Version comparison data:
:::::

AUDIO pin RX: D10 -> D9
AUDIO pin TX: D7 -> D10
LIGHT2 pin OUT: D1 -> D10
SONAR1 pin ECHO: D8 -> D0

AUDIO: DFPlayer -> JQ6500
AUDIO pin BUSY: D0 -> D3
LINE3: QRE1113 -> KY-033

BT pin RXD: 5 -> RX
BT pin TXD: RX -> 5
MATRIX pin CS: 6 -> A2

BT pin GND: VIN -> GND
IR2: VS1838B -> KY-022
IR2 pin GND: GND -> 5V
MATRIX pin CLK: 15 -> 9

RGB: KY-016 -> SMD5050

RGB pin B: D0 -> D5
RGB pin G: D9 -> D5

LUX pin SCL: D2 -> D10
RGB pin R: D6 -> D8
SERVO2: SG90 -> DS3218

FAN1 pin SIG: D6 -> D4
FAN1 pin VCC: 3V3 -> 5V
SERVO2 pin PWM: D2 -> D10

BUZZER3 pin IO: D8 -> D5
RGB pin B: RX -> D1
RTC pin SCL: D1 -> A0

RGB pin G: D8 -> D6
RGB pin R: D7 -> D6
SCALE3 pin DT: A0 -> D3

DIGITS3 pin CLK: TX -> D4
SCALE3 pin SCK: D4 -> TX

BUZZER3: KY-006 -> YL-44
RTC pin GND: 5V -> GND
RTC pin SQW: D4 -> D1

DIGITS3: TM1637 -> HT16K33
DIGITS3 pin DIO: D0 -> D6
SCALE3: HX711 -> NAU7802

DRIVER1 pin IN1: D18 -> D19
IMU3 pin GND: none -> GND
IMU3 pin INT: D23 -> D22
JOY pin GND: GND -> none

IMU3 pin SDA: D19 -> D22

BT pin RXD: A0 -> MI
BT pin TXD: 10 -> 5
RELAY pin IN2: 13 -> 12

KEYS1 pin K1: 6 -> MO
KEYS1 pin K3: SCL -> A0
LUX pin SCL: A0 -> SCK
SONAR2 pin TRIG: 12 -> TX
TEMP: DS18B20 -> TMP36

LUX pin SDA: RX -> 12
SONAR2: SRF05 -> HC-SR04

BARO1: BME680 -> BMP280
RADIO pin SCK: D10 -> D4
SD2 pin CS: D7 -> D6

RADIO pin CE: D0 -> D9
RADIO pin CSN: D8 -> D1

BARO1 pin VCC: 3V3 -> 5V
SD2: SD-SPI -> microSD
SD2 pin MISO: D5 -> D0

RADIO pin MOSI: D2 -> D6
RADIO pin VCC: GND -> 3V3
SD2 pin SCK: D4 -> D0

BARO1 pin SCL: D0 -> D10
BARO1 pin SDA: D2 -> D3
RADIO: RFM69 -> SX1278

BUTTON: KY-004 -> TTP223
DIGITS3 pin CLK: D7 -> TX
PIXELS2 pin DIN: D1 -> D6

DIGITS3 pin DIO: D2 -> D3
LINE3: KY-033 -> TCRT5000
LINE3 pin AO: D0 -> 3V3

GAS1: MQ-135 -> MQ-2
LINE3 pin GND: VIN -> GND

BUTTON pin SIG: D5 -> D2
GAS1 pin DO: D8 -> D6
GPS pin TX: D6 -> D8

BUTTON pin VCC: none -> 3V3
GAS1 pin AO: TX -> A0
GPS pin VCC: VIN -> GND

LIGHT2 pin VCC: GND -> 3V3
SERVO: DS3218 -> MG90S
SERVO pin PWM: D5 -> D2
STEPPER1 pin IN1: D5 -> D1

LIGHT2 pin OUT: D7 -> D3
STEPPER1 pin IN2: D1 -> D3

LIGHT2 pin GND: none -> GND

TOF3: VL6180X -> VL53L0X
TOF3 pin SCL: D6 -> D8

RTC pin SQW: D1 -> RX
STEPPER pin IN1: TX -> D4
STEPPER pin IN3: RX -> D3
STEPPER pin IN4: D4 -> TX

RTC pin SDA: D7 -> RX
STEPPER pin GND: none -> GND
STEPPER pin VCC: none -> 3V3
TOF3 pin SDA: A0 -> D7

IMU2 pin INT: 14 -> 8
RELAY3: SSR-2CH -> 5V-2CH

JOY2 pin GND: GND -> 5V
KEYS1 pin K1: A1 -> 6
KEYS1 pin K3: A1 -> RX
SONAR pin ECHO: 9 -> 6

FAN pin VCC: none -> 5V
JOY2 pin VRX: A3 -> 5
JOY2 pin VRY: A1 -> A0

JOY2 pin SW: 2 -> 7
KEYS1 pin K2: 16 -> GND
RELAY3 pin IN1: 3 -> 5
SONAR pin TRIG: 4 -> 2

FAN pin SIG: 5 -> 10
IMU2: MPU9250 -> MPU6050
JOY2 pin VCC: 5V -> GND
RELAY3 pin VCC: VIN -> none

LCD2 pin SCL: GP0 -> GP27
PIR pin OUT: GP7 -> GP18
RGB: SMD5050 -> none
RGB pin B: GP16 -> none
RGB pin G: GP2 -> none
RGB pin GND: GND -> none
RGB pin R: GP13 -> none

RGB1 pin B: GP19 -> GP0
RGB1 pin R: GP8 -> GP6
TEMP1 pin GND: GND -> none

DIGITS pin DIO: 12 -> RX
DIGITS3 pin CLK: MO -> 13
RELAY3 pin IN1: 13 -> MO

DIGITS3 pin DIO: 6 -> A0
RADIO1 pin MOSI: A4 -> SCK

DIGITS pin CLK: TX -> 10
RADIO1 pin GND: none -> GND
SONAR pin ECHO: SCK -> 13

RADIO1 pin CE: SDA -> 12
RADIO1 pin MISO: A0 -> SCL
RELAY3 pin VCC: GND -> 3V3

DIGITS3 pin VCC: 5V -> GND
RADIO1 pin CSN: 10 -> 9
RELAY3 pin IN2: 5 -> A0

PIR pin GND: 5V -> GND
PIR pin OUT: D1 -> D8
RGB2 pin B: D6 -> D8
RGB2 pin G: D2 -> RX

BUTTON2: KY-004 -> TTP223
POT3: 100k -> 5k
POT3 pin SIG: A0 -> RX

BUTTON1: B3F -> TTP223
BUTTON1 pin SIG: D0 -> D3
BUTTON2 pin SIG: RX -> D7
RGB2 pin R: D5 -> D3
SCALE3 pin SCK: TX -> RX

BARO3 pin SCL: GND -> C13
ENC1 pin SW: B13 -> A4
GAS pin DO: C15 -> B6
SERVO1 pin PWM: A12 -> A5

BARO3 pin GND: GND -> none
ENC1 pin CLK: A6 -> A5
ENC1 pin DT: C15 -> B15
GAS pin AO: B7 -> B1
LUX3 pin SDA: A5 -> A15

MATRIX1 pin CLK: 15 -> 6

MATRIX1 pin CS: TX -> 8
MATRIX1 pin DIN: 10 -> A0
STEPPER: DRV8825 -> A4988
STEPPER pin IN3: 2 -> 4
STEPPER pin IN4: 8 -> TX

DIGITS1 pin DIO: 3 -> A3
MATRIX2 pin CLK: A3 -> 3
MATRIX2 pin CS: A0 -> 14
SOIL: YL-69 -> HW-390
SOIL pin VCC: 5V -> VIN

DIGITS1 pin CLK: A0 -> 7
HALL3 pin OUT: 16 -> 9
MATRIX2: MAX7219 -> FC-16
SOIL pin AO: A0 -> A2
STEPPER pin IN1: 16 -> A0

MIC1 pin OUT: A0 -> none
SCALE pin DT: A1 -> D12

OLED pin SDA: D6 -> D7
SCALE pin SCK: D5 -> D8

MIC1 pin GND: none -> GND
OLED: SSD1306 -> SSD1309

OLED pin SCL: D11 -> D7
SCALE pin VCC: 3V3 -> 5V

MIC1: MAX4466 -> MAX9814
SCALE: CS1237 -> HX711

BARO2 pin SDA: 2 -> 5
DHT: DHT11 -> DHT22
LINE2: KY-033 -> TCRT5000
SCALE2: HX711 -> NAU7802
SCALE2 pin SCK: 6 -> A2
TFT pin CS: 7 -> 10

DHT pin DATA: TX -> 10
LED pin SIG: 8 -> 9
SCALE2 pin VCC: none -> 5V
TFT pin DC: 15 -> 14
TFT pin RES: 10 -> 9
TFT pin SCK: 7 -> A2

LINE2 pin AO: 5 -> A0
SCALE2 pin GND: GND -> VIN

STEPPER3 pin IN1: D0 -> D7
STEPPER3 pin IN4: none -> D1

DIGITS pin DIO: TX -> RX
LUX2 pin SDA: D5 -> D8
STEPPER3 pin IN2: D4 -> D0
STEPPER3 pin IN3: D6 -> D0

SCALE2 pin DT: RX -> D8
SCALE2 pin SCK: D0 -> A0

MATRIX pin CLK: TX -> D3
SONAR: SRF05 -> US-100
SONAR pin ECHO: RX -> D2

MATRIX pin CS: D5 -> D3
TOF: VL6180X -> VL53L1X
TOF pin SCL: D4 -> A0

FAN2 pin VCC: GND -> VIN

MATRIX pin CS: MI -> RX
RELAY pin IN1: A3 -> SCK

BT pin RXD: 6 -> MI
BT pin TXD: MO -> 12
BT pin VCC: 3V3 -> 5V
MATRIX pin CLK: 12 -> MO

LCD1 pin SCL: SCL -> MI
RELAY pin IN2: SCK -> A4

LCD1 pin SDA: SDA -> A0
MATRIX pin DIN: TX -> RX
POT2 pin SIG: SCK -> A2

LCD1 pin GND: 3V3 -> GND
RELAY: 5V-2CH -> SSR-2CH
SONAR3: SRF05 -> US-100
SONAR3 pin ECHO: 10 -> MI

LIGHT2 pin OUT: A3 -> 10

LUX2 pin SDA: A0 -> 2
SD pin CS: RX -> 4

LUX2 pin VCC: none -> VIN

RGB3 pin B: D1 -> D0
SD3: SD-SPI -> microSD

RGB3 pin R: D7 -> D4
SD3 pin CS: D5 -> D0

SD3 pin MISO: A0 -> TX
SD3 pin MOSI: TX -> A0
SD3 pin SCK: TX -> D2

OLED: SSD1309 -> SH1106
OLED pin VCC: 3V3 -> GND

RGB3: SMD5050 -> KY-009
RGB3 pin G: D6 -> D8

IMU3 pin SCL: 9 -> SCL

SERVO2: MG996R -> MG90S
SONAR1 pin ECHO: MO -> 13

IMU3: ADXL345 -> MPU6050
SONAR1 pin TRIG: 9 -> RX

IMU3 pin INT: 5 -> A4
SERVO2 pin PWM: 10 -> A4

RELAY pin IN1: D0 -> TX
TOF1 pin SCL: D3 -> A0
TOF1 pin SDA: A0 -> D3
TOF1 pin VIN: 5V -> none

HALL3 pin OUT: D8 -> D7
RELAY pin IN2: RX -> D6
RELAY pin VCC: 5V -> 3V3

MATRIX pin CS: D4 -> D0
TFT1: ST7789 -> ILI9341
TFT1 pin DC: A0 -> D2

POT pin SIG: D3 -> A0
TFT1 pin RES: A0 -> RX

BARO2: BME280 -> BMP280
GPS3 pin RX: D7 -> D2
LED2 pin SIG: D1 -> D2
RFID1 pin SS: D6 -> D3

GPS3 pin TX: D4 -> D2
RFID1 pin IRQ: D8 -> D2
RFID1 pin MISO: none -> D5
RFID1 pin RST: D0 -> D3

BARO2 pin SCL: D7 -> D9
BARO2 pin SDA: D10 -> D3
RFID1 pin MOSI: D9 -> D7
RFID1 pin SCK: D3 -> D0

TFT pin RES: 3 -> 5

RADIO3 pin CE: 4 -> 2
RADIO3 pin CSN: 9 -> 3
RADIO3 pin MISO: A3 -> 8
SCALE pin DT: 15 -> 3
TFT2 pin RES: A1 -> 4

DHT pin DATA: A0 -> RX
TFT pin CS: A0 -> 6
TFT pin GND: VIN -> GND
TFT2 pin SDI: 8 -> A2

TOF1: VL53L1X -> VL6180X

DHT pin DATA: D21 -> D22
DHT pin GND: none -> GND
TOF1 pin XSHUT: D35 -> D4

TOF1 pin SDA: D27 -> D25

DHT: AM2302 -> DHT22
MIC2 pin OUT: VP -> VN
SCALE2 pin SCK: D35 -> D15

:::::

Search the data for "OLED". Copy every matching line.

OLED pin SDA: D6 -> D7
OLED: SSD1306 -> SSD1309
OLED pin SCL: D11 -> D7
OLED: SSD1309 -> SH1106
OLED pin VCC: 3V3 -> GND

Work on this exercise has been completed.